» The data
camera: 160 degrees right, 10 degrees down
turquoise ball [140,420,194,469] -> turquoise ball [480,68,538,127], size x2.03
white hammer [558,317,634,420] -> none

---

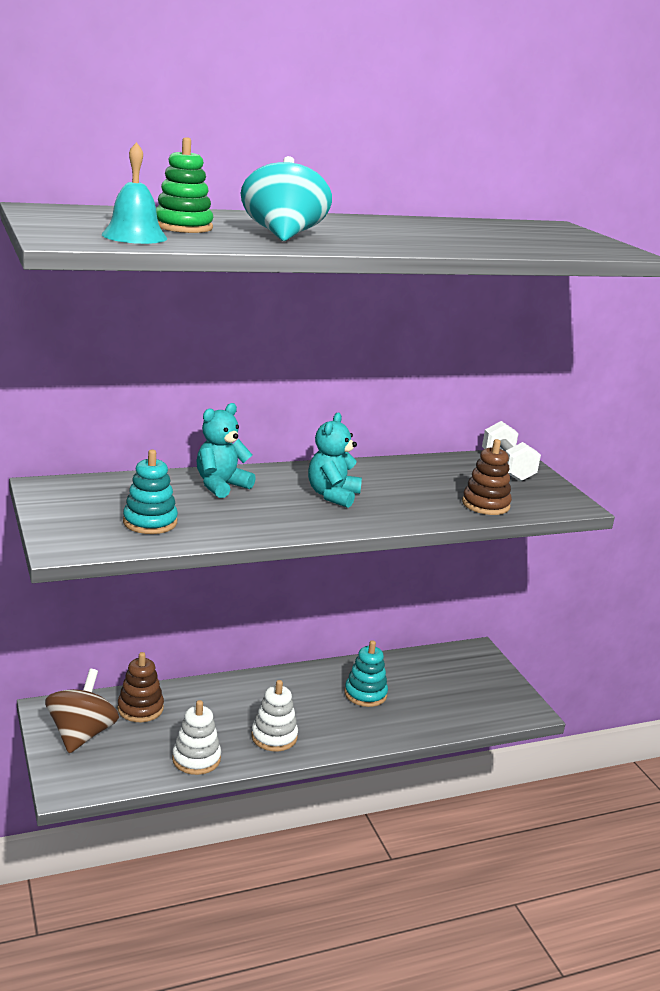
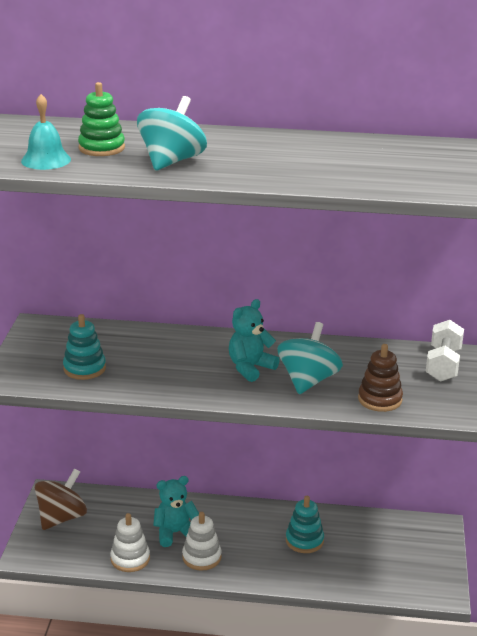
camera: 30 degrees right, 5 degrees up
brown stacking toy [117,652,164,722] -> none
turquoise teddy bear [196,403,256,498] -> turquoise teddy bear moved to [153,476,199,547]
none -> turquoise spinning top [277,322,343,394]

==

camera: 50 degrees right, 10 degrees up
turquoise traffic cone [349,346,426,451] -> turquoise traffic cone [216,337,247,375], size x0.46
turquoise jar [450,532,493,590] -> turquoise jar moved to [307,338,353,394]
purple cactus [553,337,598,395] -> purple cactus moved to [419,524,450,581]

» Problem description
Restate word for word the entries above from the line with "turquoise jar [450,532,493,590]" through the line with "purple cactus [553,337,598,395]", inclusive, leaving out everything else.

» Result of the exercise
turquoise jar [450,532,493,590] -> turquoise jar moved to [307,338,353,394]
purple cactus [553,337,598,395] -> purple cactus moved to [419,524,450,581]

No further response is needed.